Before-and-after object lists:
[Start of section]
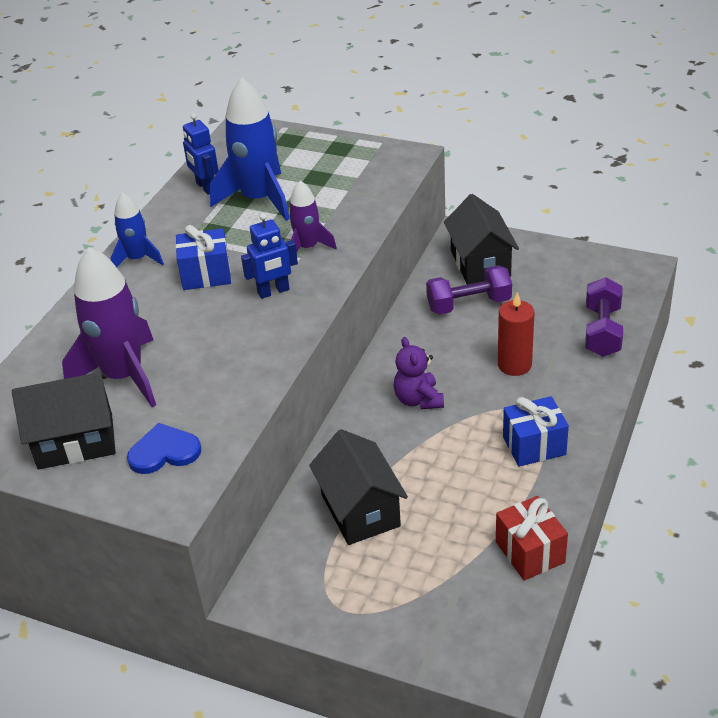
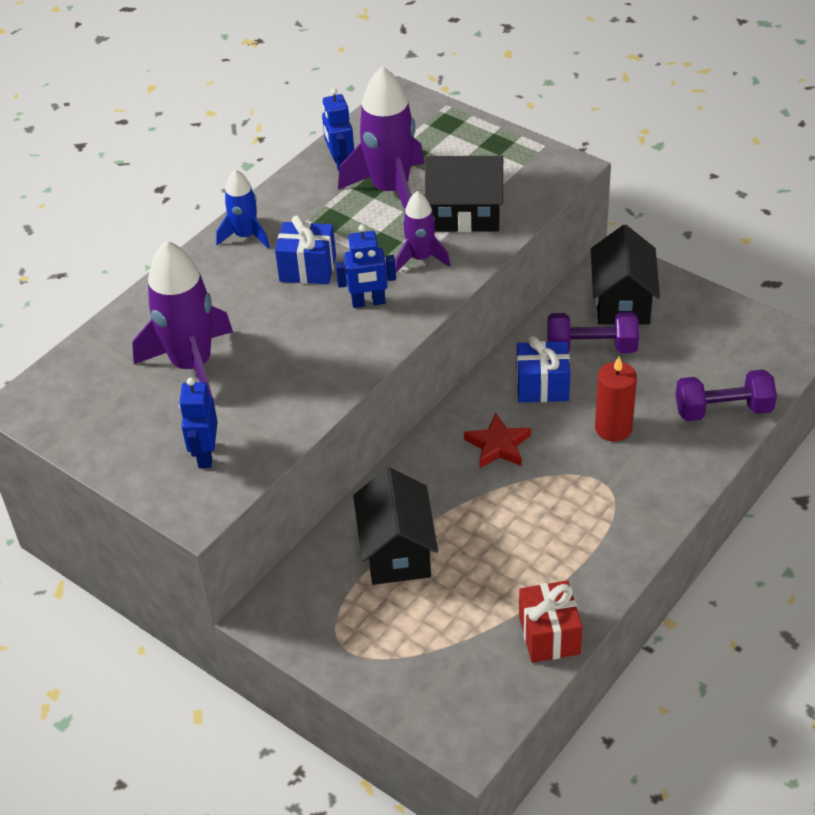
camera: 15 degrees right, 5 degrees up
black house [12,372,116,470] -> black house moved to [425,156,504,232]
blue heart [127,423,201,474] -> blue robot [179,378,218,468]
blue rocket [210,78,289,221] -> purple rocket [338,66,424,209]
purple teddy bear [393,337,444,409] -> red star [464,413,531,468]
blue gift [503,396,569,467] -> blue gift moved to [517,336,570,402]
purple dumbbell [585,277,623,357] -> purple dumbbell turned 60 degrees clockwise [676,369,777,421]

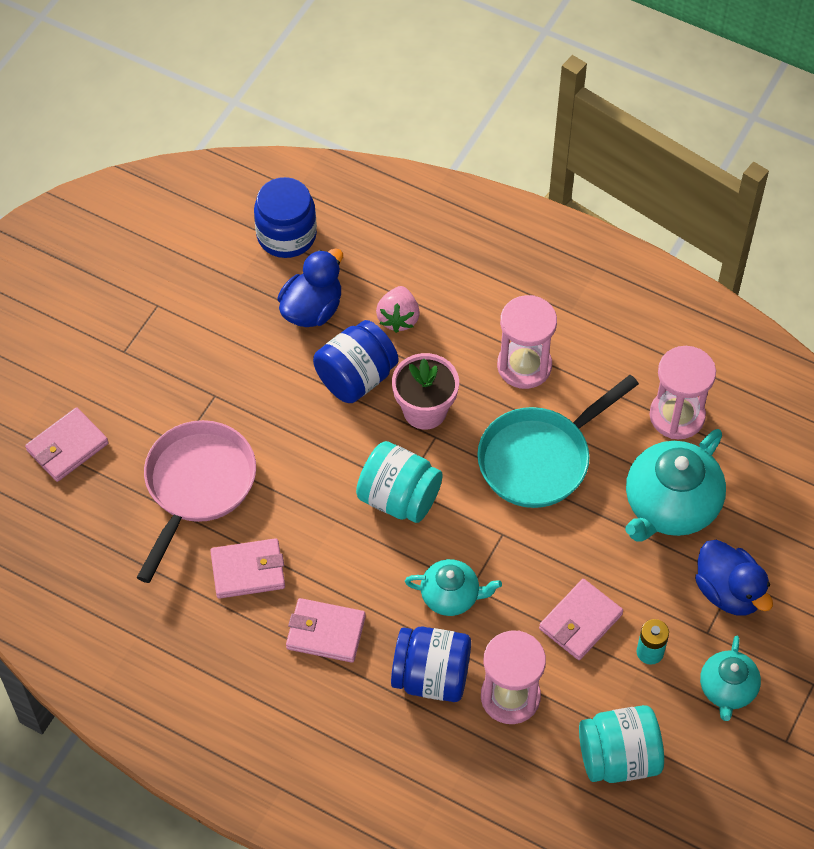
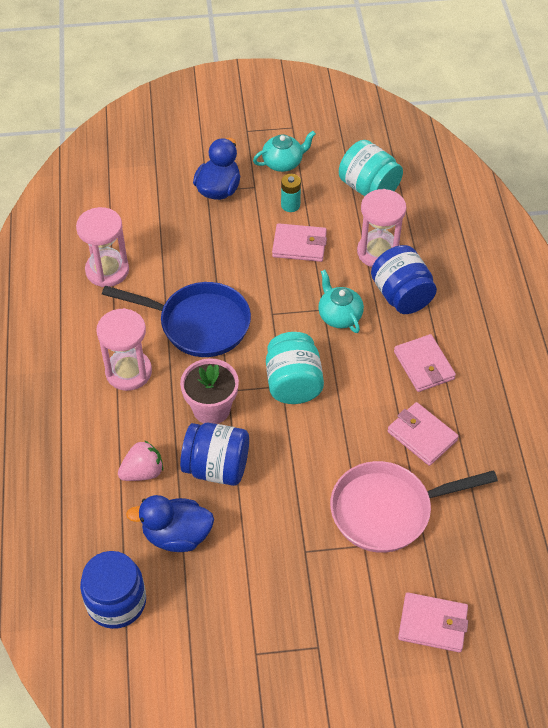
camera: 125 degrees left, 5 degrees down
turquoise pan [477,375,639,508] -> blue pan [102,282,251,357]
turquoise teapot [625,429,726,542] -> none

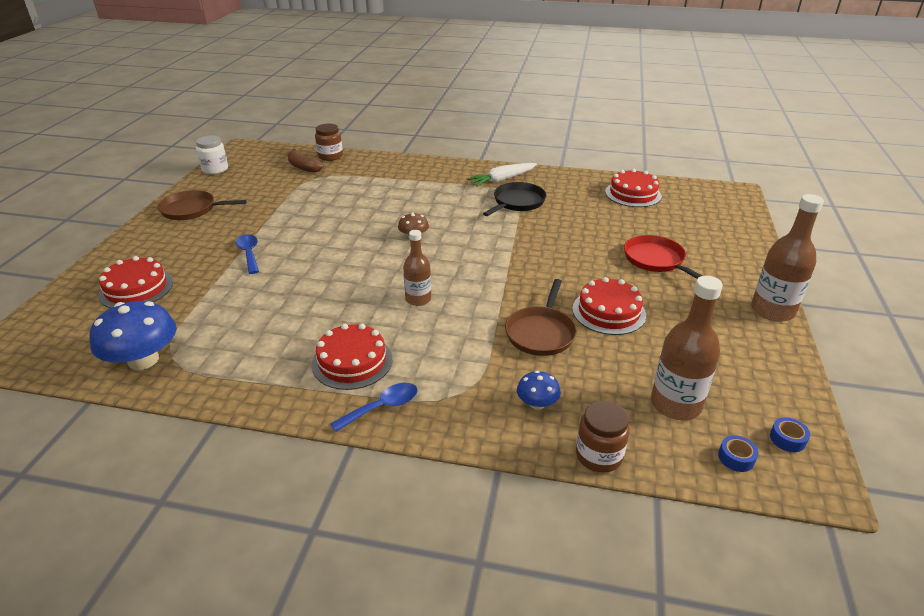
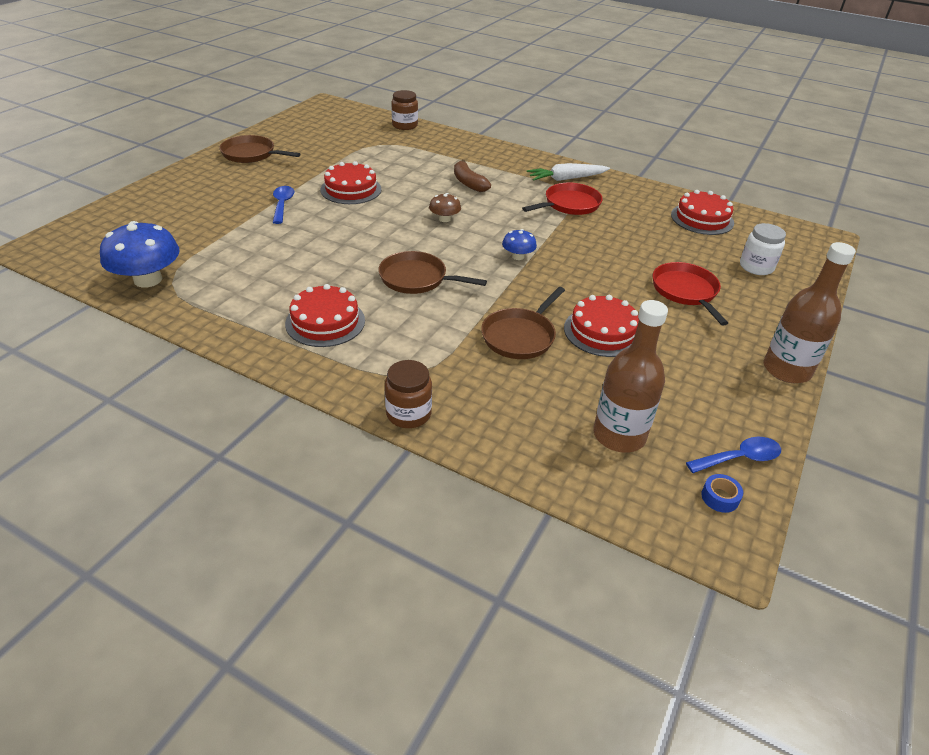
camera: 15 degrees right, 5 degrees up
red cake [98,256,173,308] -> red cake moved to [320,161,382,204]
white jar [196,135,228,174] -> white jar moved to [740,223,786,275]
brown banana [287,149,324,173] -> brown banana moved to [454,160,491,192]
blue spoon [330,383,418,432] -> blue spoon moved to [686,437,781,473]
brown bottle [403,230,431,306] -> brown pan [378,251,487,294]
black pan [483,182,546,216] -> red pan [522,183,603,215]
blue mushroom [517,371,561,410] -> blue mushroom moved to [502,229,537,260]
brown jar [576,401,630,473] -> brown jar moved to [385,360,432,428]
blue tape [718,435,758,472] -> none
[End of section]
• _ACTION ITEM_
What's needed is an exact copy of every entry, minus the pictures.

• _ANSWER_
camera: 15 degrees right, 5 degrees up
black house [12,372,116,470] -> black house moved to [425,156,504,232]
blue heart [127,423,201,474] -> blue robot [179,378,218,468]
blue rocket [210,78,289,221] -> purple rocket [338,66,424,209]
purple teddy bear [393,337,444,409] -> red star [464,413,531,468]
blue gift [503,396,569,467] -> blue gift moved to [517,336,570,402]
purple dumbbell [585,277,623,357] -> purple dumbbell turned 60 degrees clockwise [676,369,777,421]

camera: 125 degrees left, 5 degrees down
turquoise pan [477,375,639,508] -> blue pan [102,282,251,357]
turquoise teapot [625,429,726,542] -> none

camera: 15 degrees right, 5 degrees up
red cake [98,256,173,308] -> red cake moved to [320,161,382,204]
white jar [196,135,228,174] -> white jar moved to [740,223,786,275]
brown banana [287,149,324,173] -> brown banana moved to [454,160,491,192]
blue spoon [330,383,418,432] -> blue spoon moved to [686,437,781,473]
brown bottle [403,230,431,306] -> brown pan [378,251,487,294]
black pan [483,182,546,216] -> red pan [522,183,603,215]
blue mushroom [517,371,561,410] -> blue mushroom moved to [502,229,537,260]
brown jar [576,401,630,473] -> brown jar moved to [385,360,432,428]
blue tape [718,435,758,472] -> none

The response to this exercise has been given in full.